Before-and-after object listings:
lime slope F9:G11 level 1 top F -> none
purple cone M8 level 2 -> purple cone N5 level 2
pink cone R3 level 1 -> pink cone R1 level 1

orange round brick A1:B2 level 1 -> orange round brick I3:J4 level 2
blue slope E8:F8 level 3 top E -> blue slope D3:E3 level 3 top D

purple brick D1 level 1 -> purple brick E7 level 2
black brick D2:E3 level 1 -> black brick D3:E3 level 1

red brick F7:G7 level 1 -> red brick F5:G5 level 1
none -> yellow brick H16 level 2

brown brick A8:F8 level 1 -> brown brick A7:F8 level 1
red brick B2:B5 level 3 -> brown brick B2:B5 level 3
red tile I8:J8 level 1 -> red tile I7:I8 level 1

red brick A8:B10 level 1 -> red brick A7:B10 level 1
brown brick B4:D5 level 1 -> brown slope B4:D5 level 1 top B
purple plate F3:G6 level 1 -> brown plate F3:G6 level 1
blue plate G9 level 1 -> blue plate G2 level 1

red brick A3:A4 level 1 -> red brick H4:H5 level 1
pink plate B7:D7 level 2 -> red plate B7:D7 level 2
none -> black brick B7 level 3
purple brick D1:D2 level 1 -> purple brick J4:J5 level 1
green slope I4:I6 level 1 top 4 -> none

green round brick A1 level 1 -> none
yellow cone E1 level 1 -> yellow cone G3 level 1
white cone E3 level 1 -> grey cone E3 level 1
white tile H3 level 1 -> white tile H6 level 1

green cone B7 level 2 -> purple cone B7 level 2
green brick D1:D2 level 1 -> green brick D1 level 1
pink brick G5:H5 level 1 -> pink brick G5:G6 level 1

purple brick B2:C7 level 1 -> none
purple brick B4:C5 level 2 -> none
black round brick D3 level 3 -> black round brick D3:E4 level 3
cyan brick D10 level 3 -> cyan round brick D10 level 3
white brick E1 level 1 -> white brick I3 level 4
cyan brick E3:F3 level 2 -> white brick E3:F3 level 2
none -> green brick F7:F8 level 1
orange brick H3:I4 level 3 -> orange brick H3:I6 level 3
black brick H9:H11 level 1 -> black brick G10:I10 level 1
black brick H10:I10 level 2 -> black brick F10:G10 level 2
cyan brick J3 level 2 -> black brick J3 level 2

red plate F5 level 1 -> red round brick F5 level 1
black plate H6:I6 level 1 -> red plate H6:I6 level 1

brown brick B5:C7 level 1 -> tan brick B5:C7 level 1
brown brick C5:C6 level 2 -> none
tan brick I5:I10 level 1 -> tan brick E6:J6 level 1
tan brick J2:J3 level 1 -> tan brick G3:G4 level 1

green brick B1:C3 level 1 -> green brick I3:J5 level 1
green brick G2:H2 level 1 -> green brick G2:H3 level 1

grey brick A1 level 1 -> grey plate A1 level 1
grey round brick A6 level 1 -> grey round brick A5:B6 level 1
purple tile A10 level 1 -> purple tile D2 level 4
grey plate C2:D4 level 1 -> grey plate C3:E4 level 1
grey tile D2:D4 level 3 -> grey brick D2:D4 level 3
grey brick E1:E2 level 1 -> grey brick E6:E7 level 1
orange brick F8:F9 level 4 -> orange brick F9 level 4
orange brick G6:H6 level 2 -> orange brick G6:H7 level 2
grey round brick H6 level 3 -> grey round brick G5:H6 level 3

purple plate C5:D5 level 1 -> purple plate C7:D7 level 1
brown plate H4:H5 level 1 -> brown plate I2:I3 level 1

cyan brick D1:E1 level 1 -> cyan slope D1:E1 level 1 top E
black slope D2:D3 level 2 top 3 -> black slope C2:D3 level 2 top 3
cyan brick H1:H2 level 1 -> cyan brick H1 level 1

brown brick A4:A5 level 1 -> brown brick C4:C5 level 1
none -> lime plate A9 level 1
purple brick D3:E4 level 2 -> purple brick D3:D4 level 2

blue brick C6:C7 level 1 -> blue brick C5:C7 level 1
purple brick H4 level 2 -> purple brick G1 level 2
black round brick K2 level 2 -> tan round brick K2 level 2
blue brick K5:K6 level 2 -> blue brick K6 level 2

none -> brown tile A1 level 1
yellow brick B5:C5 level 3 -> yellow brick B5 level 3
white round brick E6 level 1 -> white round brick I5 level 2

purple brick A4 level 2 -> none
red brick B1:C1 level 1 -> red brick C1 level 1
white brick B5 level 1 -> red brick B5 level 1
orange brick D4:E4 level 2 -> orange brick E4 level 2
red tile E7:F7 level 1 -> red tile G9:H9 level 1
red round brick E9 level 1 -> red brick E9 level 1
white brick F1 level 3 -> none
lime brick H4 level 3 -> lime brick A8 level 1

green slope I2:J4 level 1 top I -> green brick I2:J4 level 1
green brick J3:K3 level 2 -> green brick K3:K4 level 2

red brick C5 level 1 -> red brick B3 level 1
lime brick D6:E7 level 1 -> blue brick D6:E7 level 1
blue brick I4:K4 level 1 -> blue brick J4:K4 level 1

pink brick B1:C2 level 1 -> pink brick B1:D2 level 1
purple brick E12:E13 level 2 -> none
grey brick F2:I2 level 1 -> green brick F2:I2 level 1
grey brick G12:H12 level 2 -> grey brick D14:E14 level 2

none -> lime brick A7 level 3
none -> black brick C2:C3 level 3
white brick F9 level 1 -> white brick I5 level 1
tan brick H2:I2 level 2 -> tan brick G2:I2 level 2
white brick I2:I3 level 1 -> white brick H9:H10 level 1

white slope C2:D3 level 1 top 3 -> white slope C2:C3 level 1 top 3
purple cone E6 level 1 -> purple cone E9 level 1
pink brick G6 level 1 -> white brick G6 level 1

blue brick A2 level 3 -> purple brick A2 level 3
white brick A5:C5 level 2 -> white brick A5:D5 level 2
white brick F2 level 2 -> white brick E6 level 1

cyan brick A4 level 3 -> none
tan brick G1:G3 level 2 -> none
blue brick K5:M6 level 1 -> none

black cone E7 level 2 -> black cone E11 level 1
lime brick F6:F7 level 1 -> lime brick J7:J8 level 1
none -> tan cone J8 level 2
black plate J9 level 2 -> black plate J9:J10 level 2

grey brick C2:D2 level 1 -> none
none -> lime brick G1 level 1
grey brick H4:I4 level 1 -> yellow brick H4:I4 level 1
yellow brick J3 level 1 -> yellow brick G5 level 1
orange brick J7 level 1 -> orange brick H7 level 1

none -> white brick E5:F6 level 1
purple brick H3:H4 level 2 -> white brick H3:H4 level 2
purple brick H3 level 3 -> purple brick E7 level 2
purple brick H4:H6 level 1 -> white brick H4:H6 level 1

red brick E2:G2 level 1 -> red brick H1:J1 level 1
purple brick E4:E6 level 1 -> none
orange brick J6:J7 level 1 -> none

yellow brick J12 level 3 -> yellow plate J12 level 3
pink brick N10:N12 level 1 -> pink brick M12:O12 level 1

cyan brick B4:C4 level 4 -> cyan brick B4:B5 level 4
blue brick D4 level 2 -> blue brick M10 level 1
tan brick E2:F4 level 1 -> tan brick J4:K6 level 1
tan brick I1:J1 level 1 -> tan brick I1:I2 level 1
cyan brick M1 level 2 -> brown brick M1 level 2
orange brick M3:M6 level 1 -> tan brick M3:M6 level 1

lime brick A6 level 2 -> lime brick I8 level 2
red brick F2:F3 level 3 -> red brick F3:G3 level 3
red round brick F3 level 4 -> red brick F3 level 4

▶ _What is being asked_
Copy the lines above exactly, from the very first through the one containing "purple brick D1:D2", and include no other line.

▶ _Response area_
lime slope F9:G11 level 1 top F -> none
purple cone M8 level 2 -> purple cone N5 level 2
pink cone R3 level 1 -> pink cone R1 level 1

orange round brick A1:B2 level 1 -> orange round brick I3:J4 level 2
blue slope E8:F8 level 3 top E -> blue slope D3:E3 level 3 top D

purple brick D1 level 1 -> purple brick E7 level 2
black brick D2:E3 level 1 -> black brick D3:E3 level 1

red brick F7:G7 level 1 -> red brick F5:G5 level 1
none -> yellow brick H16 level 2

brown brick A8:F8 level 1 -> brown brick A7:F8 level 1
red brick B2:B5 level 3 -> brown brick B2:B5 level 3
red tile I8:J8 level 1 -> red tile I7:I8 level 1

red brick A8:B10 level 1 -> red brick A7:B10 level 1
brown brick B4:D5 level 1 -> brown slope B4:D5 level 1 top B
purple plate F3:G6 level 1 -> brown plate F3:G6 level 1
blue plate G9 level 1 -> blue plate G2 level 1

red brick A3:A4 level 1 -> red brick H4:H5 level 1
pink plate B7:D7 level 2 -> red plate B7:D7 level 2
none -> black brick B7 level 3
purple brick D1:D2 level 1 -> purple brick J4:J5 level 1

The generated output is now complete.